** MATERIAL SHOWN **
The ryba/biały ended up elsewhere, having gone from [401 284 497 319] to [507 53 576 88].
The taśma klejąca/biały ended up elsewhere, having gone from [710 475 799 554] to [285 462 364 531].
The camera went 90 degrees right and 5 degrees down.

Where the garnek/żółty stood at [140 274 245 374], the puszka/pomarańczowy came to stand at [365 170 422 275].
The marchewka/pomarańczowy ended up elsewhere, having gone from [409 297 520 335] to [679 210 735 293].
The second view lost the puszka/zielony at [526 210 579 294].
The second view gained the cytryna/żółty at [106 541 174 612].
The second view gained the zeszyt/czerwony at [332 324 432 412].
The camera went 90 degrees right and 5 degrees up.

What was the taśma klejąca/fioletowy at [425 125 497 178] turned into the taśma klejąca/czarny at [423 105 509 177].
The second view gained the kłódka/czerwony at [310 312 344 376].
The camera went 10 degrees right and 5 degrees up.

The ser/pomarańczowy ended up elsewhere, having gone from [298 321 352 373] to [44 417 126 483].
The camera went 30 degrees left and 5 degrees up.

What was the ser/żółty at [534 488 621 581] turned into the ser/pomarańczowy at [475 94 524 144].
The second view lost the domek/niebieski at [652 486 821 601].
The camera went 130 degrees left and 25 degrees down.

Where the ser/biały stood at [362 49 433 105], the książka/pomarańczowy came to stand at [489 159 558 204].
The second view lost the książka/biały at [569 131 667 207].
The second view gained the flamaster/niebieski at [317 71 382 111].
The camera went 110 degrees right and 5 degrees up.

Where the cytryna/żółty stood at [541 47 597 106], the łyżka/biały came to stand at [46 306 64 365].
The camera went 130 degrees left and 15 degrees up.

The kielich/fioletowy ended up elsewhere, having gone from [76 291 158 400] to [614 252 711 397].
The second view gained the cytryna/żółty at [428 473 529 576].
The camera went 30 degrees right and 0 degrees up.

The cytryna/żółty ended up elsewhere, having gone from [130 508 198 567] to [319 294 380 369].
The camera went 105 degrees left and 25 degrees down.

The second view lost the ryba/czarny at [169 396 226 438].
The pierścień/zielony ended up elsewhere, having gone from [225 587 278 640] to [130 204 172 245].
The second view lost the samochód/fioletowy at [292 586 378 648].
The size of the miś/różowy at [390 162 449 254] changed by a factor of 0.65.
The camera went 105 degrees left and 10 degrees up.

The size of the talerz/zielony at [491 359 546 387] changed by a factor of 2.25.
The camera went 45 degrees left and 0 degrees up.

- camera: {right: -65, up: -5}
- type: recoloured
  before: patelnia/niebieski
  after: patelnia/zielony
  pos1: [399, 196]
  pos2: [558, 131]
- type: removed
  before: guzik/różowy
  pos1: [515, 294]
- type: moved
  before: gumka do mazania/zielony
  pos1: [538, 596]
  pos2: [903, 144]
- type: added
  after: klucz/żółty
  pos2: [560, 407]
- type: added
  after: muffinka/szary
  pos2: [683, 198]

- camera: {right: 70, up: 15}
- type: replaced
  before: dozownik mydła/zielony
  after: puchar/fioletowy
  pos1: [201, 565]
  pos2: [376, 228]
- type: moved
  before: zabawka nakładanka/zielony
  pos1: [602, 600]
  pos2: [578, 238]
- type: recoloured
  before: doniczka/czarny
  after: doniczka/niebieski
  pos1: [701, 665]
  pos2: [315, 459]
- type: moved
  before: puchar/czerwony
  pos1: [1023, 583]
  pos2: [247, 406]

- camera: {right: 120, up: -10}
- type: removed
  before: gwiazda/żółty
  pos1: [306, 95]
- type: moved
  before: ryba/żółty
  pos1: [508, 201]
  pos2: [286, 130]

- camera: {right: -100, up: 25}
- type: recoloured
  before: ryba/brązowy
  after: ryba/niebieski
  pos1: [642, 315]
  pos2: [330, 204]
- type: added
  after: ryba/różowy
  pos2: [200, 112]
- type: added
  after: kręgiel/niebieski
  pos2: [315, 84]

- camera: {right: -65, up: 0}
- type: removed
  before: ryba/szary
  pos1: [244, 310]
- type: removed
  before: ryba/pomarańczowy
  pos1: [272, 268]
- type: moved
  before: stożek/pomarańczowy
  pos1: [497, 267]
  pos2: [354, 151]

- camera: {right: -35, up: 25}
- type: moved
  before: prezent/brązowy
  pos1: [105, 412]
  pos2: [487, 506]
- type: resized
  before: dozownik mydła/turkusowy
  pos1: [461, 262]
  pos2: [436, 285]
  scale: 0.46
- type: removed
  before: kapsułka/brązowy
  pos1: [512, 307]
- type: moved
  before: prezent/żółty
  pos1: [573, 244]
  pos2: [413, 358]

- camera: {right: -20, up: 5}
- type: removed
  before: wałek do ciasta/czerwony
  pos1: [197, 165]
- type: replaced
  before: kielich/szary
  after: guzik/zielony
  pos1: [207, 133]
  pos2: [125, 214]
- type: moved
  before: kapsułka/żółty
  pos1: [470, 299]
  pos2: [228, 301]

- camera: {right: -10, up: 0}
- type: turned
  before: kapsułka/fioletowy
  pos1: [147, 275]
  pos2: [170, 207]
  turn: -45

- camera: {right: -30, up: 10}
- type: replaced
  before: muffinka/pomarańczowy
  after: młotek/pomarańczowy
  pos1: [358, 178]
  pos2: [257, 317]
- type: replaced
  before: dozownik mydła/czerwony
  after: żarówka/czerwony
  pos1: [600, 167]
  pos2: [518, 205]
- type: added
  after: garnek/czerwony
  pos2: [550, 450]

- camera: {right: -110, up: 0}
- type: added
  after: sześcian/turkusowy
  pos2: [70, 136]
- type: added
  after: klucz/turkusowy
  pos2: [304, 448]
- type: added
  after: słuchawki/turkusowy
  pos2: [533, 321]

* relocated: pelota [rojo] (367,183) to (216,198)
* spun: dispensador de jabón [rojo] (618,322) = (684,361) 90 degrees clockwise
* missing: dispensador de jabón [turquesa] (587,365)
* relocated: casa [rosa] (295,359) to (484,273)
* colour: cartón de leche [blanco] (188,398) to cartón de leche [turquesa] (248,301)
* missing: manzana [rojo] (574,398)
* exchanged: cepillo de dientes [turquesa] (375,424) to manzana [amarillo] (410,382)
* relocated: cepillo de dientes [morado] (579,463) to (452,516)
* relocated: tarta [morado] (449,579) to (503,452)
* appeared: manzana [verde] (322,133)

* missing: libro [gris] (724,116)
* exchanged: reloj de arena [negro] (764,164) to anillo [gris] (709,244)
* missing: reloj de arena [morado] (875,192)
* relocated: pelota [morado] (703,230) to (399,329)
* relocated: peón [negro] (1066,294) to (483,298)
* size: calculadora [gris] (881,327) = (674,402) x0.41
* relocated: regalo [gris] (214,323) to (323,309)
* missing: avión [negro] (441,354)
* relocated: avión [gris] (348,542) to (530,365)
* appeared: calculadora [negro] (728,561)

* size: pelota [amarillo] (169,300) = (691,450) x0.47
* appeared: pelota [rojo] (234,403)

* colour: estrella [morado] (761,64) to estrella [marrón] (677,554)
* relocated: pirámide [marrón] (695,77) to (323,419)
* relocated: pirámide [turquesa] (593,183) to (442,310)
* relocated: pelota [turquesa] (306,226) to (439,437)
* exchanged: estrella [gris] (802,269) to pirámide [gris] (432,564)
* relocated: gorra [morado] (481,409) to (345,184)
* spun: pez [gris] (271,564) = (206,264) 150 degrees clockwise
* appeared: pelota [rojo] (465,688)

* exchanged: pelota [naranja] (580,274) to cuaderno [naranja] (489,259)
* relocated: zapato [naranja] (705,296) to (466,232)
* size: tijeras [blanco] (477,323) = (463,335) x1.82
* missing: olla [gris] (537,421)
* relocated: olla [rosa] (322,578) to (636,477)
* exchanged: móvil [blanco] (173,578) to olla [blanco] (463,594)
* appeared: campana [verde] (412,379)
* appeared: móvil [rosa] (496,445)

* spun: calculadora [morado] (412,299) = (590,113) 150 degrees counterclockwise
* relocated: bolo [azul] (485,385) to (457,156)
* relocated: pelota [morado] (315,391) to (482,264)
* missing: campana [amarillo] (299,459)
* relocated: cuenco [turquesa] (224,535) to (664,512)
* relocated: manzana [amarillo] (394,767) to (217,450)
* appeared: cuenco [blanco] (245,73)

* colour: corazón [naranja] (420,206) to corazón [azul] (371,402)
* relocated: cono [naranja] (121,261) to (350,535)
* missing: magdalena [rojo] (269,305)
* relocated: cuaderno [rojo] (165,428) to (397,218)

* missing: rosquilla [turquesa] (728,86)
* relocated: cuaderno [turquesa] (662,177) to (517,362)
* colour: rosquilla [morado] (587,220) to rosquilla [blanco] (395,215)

** ABOUT THIS TASK **
Starting at the line with "pos1: [399, 196]" and ending at the line with "after: muffinka/szary", print each line of the listing above exactly, with no other lines.

** RESULT BELOW **
  pos1: [399, 196]
  pos2: [558, 131]
- type: removed
  before: guzik/różowy
  pos1: [515, 294]
- type: moved
  before: gumka do mazania/zielony
  pos1: [538, 596]
  pos2: [903, 144]
- type: added
  after: klucz/żółty
  pos2: [560, 407]
- type: added
  after: muffinka/szary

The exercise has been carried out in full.